About this task »
Here is the listing. Report each line in it that contains the string "diode".

Data records »
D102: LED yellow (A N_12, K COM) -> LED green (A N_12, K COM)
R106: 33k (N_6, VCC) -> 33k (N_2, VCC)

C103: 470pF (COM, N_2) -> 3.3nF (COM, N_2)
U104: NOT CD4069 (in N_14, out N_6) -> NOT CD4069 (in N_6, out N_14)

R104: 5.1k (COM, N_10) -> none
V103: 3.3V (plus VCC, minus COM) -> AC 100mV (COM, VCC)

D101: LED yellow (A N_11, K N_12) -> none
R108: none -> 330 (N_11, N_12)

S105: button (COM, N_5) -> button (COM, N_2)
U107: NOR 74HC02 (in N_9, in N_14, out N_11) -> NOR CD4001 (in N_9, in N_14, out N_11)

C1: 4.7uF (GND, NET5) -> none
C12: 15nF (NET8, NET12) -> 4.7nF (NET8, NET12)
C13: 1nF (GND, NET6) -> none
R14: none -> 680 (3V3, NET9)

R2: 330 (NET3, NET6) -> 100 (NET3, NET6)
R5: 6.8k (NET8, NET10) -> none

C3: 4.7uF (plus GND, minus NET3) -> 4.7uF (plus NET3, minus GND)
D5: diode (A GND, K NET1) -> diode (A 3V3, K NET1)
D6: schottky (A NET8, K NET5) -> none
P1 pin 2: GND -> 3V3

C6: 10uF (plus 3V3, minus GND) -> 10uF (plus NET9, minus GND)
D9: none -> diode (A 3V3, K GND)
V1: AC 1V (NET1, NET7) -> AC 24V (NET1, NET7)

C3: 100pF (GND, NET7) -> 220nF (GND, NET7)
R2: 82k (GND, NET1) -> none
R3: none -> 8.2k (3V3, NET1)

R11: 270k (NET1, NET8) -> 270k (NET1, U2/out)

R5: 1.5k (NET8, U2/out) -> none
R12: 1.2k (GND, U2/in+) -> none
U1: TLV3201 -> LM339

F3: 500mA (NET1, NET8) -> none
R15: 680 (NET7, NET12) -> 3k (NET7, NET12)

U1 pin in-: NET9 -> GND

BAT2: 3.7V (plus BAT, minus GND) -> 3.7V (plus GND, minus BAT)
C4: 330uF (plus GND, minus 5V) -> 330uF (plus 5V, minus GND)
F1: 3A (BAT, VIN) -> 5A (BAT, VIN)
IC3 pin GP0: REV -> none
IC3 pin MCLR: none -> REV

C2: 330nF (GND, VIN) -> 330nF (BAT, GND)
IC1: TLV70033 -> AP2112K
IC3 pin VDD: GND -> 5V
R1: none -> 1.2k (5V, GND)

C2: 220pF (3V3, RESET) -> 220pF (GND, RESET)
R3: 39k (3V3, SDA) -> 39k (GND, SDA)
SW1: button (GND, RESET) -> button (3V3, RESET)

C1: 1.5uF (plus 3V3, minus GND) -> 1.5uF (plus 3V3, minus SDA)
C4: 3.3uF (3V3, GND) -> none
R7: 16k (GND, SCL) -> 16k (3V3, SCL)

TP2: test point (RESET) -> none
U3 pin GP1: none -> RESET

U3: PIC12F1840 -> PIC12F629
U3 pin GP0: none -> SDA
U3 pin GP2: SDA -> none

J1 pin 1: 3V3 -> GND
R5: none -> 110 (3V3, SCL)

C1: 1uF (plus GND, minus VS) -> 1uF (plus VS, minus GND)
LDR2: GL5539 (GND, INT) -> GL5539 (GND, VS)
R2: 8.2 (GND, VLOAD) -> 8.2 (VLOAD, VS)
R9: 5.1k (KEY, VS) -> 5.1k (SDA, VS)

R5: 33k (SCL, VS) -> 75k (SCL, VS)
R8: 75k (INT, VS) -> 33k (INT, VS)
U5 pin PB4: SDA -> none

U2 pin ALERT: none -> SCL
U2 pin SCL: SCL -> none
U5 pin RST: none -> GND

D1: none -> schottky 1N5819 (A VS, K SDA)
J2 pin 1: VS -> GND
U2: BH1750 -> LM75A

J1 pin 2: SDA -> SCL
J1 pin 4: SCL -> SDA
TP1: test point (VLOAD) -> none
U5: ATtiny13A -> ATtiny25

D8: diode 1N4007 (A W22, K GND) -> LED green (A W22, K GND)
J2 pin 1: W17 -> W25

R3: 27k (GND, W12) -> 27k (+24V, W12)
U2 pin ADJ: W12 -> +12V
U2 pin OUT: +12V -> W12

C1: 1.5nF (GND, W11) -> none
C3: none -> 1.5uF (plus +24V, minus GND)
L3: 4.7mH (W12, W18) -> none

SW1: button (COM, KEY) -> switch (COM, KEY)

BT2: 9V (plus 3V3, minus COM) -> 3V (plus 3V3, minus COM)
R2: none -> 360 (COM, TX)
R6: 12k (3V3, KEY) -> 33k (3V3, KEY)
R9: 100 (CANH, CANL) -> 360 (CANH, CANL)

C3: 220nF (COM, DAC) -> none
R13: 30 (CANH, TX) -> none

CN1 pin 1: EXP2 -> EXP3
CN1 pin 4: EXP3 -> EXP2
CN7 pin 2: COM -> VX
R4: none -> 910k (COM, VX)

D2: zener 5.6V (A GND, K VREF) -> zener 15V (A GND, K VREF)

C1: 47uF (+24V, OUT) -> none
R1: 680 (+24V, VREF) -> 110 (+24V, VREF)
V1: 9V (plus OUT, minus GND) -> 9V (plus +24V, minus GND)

Answer box »
D5: diode (A GND, K NET1) -> diode (A 3V3, K NET1)
D9: none -> diode (A 3V3, K GND)
D8: diode 1N4007 (A W22, K GND) -> LED green (A W22, K GND)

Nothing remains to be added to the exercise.